(Records contained in a dataset)
"""

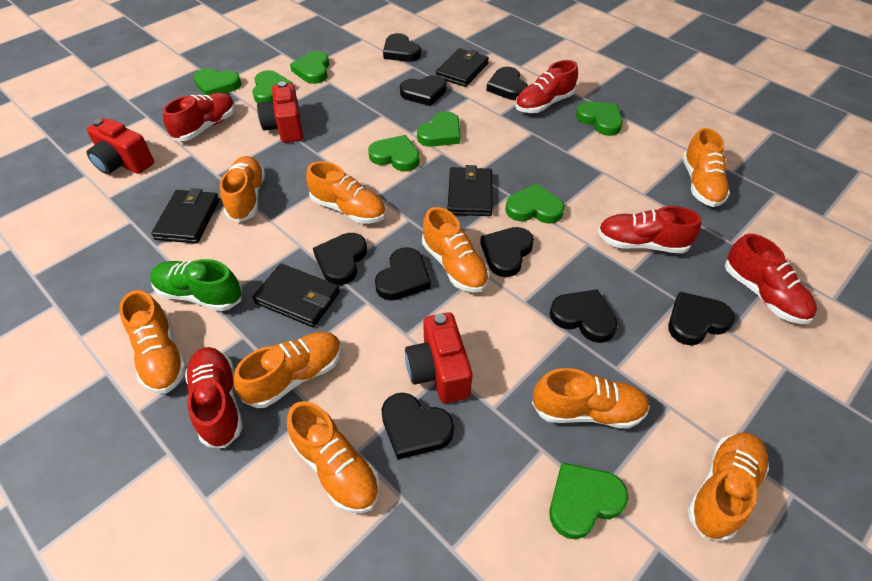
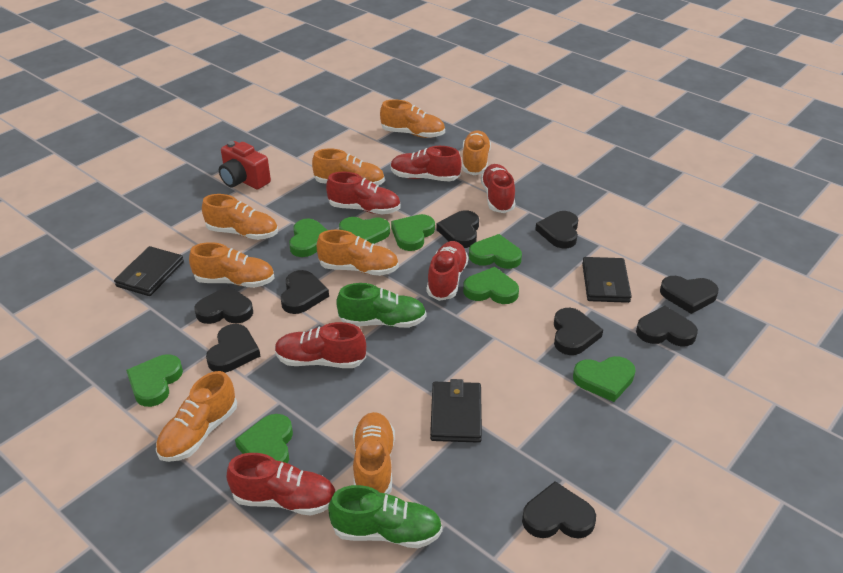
black wallet: 4 -> 3
green shoe: 1 -> 2
orange shoe: 9 -> 8
red camera: 3 -> 1
red shoe: 5 -> 6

"""

▶ **How to complete this task**:
Retrieve every line above holding the word "shoe".

▶ **Solution to this problem**:
green shoe: 1 -> 2
orange shoe: 9 -> 8
red shoe: 5 -> 6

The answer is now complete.